Dataset
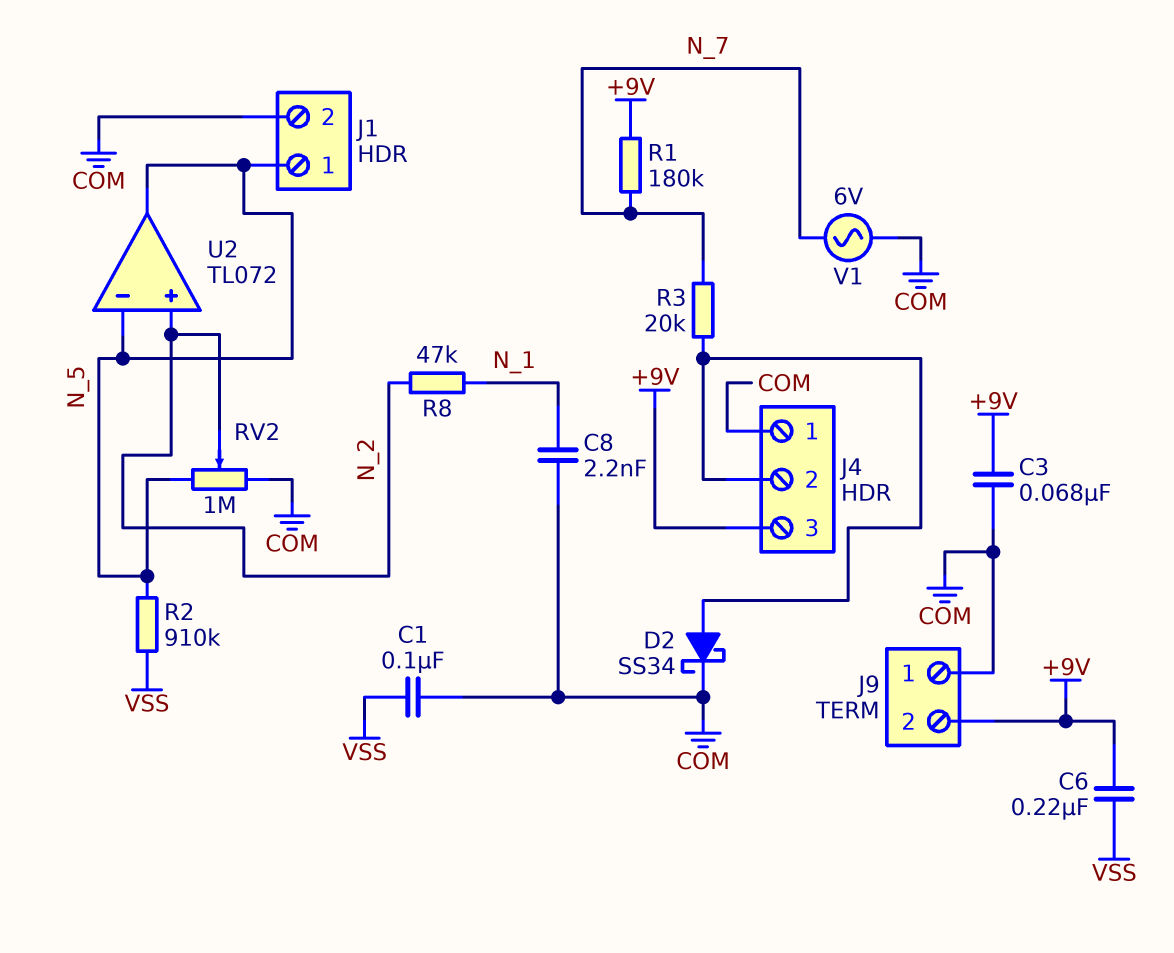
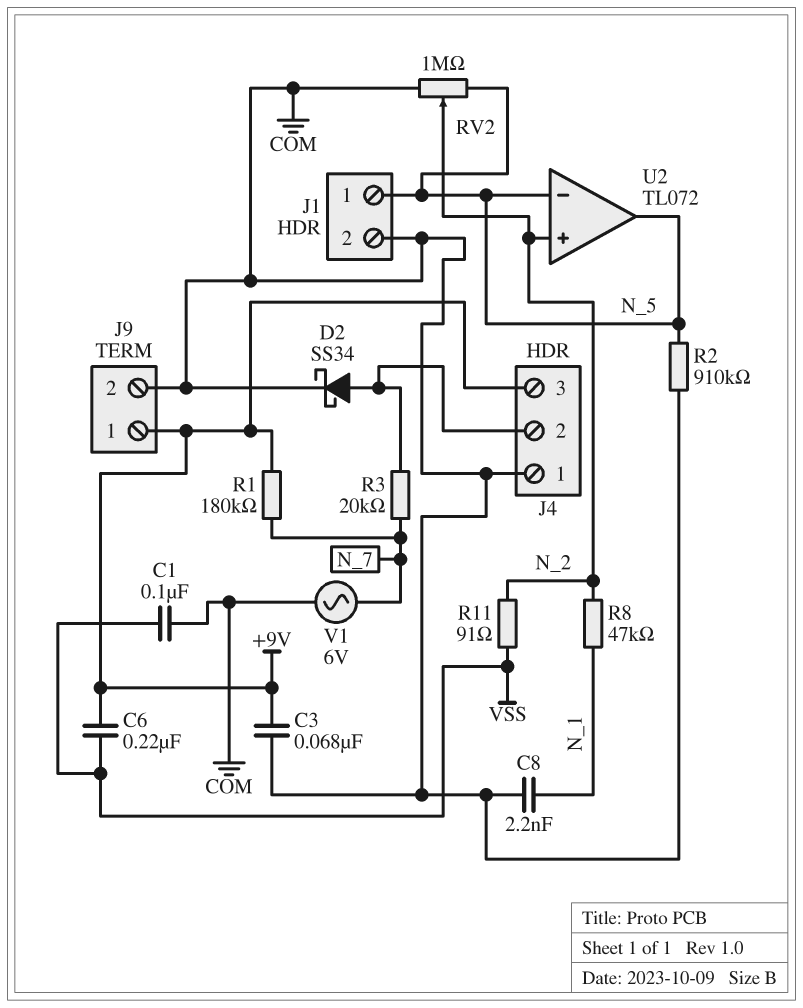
J9 pin 1: COM -> +9V
J9 pin 2: +9V -> COM
R2: 910k (N_5, VSS) -> 910k (COM, N_5)
R11: none -> 91 (N_2, VSS)

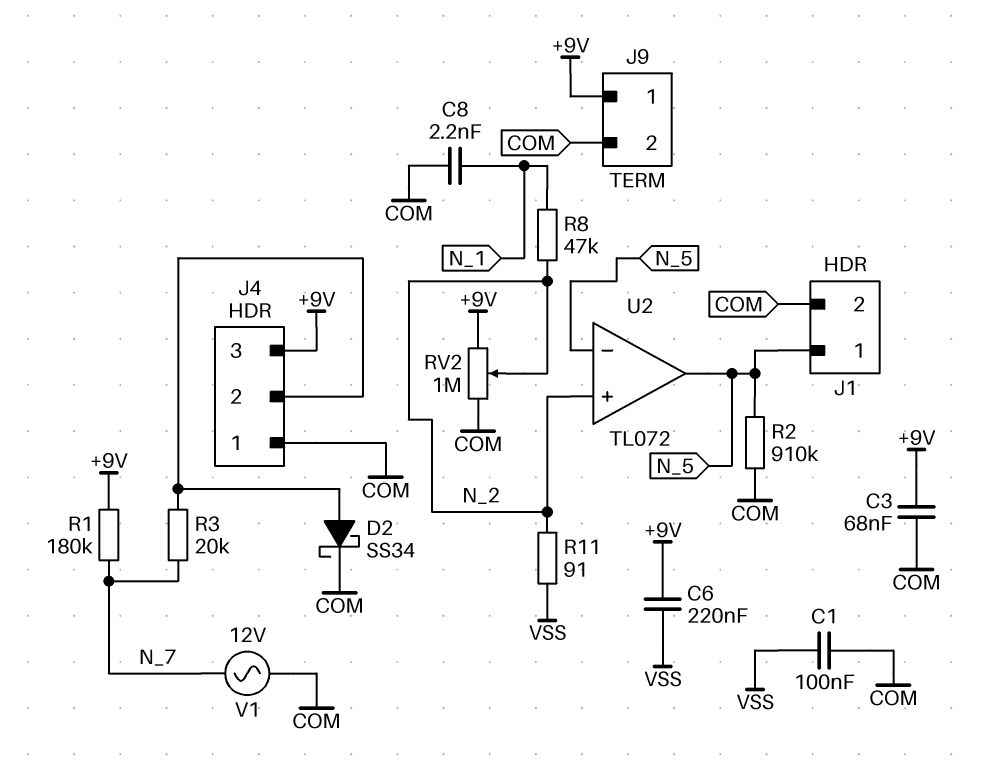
RV2: 1M (COM, N_5, wiper N_2) -> 1M (+9V, COM, wiper N_2)
V1: AC 6V (COM, N_7) -> AC 12V (COM, N_7)

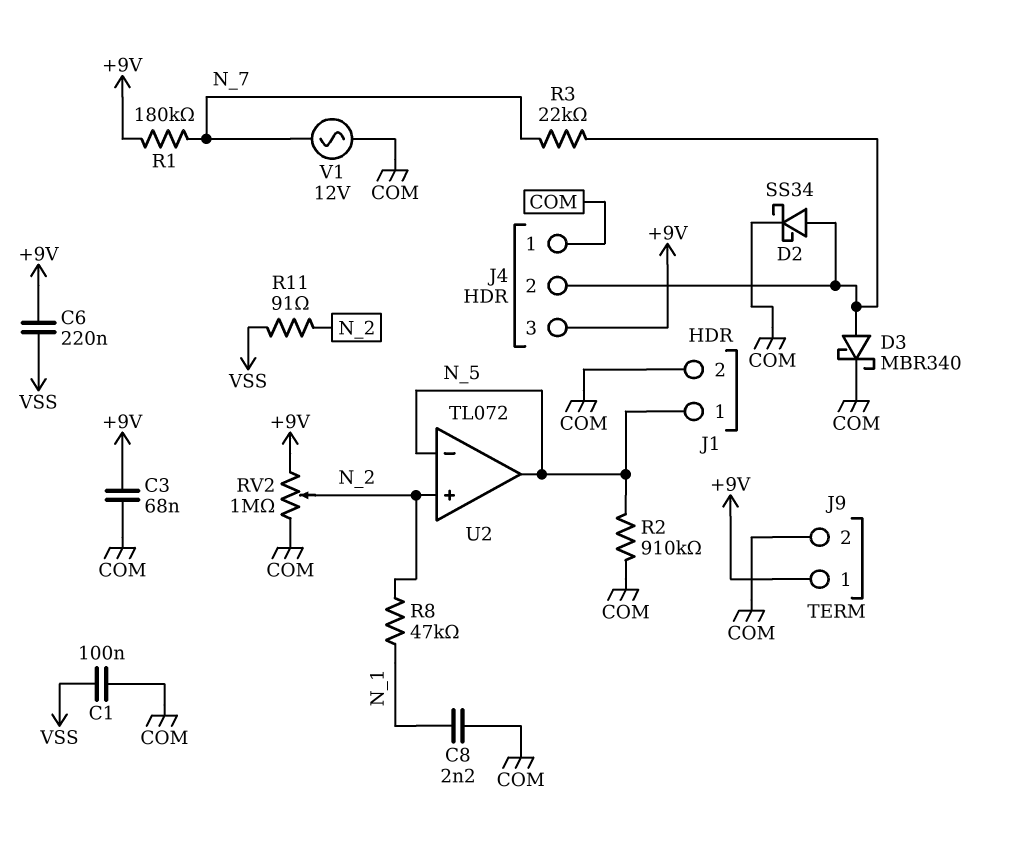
D3: none -> schottky MBR340 (A J4/2, K COM)
R3: 20k (J4/2, N_7) -> 22k (J4/2, N_7)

Exercise prompt
Exactly the lines from the one with "R11: none -> 91 (N_2, VSS)" through the end of the listing above are to be repeated, with no pictures.

Exercise response
R11: none -> 91 (N_2, VSS)

RV2: 1M (COM, N_5, wiper N_2) -> 1M (+9V, COM, wiper N_2)
V1: AC 6V (COM, N_7) -> AC 12V (COM, N_7)

D3: none -> schottky MBR340 (A J4/2, K COM)
R3: 20k (J4/2, N_7) -> 22k (J4/2, N_7)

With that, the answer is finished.